◆ **ABOUT THIS EXERCISE**:
All lines from the opening of the data to the line containing "T103: NPN 2N2222" must be returned unchanged, and only those lines.
══ RECORDS FOR THIS EXERCISE ══
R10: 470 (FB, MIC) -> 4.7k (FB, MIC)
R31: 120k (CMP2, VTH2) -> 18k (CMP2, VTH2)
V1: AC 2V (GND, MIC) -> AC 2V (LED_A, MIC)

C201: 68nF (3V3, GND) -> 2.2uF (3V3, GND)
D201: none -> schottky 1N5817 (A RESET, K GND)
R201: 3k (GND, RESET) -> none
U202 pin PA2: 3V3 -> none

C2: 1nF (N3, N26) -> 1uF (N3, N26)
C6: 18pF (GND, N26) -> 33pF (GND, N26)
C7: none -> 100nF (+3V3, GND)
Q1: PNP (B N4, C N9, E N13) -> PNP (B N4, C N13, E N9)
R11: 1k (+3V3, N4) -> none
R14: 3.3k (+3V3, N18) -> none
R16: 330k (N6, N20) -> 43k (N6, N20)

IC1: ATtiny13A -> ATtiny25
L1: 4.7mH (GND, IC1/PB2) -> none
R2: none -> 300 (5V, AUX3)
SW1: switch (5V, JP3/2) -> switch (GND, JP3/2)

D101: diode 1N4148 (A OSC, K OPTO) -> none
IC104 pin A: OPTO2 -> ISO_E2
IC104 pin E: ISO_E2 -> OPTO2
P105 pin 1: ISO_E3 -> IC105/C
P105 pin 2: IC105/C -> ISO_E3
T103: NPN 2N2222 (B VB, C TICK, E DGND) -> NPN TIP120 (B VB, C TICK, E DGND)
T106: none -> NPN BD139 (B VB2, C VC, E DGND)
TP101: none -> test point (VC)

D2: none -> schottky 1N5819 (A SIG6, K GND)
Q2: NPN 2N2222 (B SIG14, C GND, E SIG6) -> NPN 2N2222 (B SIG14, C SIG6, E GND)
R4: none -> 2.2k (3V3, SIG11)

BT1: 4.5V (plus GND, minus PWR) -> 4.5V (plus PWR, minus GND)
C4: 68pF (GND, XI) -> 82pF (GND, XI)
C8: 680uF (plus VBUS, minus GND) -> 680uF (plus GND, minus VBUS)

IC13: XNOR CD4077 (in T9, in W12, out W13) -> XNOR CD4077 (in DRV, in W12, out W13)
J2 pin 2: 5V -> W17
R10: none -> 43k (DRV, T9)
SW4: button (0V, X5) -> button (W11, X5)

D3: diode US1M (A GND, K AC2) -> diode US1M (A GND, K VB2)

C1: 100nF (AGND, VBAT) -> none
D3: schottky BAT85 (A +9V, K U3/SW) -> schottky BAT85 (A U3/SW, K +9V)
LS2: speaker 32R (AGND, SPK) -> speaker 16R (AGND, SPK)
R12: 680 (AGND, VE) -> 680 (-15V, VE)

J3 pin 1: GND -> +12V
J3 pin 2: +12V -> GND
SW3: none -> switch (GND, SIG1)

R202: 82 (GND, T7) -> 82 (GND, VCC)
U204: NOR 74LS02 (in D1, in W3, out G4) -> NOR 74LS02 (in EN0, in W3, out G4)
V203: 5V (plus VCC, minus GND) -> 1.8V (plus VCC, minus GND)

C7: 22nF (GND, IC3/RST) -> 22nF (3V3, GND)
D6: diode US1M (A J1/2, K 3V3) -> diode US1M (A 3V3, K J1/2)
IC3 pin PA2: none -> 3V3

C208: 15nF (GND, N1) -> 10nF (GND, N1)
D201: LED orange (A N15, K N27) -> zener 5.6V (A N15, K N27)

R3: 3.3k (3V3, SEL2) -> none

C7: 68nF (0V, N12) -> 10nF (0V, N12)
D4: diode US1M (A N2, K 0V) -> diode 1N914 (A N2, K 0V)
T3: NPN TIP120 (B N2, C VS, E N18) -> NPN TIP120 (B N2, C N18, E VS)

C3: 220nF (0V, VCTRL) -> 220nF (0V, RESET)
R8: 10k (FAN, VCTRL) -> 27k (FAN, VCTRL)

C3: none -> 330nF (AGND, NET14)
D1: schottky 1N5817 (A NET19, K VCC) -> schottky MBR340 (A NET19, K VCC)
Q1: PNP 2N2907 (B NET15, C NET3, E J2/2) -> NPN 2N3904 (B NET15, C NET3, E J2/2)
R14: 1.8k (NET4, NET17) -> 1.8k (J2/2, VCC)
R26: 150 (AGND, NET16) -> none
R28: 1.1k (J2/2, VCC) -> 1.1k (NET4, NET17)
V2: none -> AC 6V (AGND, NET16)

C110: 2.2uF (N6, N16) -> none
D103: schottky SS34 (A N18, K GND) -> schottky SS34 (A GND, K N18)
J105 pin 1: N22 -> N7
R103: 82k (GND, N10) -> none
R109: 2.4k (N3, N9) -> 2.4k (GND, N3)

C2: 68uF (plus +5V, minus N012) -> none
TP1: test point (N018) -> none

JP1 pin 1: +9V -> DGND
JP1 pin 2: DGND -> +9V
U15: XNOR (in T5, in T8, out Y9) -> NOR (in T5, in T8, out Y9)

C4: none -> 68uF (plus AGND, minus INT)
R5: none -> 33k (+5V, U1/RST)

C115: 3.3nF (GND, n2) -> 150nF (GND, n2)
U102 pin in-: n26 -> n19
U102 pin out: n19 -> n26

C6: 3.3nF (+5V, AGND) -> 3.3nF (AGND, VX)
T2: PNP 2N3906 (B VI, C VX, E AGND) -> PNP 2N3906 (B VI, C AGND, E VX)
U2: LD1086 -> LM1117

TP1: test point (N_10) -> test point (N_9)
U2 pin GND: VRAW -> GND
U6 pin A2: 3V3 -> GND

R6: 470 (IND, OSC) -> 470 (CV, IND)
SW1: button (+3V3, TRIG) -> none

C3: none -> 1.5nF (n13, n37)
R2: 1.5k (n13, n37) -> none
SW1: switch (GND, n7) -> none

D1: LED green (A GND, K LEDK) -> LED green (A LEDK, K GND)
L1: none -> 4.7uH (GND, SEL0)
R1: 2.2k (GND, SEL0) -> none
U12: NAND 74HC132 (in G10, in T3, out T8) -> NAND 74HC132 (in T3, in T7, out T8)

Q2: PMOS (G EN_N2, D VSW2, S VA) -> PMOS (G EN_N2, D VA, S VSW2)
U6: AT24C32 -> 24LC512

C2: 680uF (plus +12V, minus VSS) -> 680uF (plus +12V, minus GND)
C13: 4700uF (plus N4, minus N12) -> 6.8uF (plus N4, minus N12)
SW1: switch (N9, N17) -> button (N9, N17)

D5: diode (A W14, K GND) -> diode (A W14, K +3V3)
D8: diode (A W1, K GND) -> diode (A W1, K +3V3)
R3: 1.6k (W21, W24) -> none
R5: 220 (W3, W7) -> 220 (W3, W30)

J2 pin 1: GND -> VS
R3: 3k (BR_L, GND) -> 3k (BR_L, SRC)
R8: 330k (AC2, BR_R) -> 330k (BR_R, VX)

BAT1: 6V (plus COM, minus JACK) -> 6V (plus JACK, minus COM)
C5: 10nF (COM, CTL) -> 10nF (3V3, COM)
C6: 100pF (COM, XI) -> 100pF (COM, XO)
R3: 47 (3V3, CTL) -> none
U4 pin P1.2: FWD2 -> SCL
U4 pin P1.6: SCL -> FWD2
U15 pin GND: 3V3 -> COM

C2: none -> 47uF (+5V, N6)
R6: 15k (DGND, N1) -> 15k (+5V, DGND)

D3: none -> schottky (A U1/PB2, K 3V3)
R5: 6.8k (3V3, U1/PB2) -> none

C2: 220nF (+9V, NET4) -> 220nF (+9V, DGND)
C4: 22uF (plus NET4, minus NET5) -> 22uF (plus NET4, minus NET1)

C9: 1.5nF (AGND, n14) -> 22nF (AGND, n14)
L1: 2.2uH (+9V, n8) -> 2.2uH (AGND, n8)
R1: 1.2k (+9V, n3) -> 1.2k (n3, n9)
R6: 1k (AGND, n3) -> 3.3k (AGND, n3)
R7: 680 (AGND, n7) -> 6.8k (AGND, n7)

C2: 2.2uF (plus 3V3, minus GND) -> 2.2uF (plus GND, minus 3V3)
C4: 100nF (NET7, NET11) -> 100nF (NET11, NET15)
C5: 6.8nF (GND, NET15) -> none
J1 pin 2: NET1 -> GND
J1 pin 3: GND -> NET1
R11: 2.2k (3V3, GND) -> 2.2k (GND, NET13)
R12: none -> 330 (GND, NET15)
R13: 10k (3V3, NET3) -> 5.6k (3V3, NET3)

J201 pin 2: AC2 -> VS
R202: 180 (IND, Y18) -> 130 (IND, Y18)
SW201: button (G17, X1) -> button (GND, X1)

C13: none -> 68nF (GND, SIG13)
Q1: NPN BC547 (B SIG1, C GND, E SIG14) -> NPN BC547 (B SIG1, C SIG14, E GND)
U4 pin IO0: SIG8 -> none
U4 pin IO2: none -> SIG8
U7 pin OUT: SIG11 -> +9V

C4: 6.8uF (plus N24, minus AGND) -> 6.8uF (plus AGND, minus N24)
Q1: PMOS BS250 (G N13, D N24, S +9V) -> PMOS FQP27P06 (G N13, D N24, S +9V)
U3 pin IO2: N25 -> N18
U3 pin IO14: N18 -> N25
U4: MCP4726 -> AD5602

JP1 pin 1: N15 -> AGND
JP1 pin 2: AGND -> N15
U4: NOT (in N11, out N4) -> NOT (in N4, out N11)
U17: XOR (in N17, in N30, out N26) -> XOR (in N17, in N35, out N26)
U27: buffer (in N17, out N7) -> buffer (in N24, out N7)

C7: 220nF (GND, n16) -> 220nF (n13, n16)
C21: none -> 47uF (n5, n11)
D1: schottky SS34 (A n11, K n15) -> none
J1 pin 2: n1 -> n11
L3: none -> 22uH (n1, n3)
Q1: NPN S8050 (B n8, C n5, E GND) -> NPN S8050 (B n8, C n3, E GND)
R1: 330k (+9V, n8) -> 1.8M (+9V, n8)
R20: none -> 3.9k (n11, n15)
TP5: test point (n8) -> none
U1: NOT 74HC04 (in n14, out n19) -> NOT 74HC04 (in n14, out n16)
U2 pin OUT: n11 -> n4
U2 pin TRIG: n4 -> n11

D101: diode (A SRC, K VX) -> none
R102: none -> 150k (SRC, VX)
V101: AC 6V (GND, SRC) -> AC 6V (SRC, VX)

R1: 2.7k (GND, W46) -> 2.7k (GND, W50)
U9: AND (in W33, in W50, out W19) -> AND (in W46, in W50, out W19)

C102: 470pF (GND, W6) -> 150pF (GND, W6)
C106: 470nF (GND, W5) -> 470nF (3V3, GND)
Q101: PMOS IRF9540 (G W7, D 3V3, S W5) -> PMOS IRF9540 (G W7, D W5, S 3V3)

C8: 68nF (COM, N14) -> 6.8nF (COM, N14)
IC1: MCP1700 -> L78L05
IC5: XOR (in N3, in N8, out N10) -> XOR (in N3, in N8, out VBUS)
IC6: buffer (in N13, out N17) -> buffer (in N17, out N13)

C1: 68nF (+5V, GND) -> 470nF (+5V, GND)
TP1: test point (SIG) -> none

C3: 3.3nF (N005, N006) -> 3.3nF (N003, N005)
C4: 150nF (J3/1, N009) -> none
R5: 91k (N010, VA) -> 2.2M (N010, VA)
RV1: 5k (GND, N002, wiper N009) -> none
═══
◆ **TASK RESULT**:
R10: 470 (FB, MIC) -> 4.7k (FB, MIC)
R31: 120k (CMP2, VTH2) -> 18k (CMP2, VTH2)
V1: AC 2V (GND, MIC) -> AC 2V (LED_A, MIC)

C201: 68nF (3V3, GND) -> 2.2uF (3V3, GND)
D201: none -> schottky 1N5817 (A RESET, K GND)
R201: 3k (GND, RESET) -> none
U202 pin PA2: 3V3 -> none

C2: 1nF (N3, N26) -> 1uF (N3, N26)
C6: 18pF (GND, N26) -> 33pF (GND, N26)
C7: none -> 100nF (+3V3, GND)
Q1: PNP (B N4, C N9, E N13) -> PNP (B N4, C N13, E N9)
R11: 1k (+3V3, N4) -> none
R14: 3.3k (+3V3, N18) -> none
R16: 330k (N6, N20) -> 43k (N6, N20)

IC1: ATtiny13A -> ATtiny25
L1: 4.7mH (GND, IC1/PB2) -> none
R2: none -> 300 (5V, AUX3)
SW1: switch (5V, JP3/2) -> switch (GND, JP3/2)

D101: diode 1N4148 (A OSC, K OPTO) -> none
IC104 pin A: OPTO2 -> ISO_E2
IC104 pin E: ISO_E2 -> OPTO2
P105 pin 1: ISO_E3 -> IC105/C
P105 pin 2: IC105/C -> ISO_E3
T103: NPN 2N2222 (B VB, C TICK, E DGND) -> NPN TIP120 (B VB, C TICK, E DGND)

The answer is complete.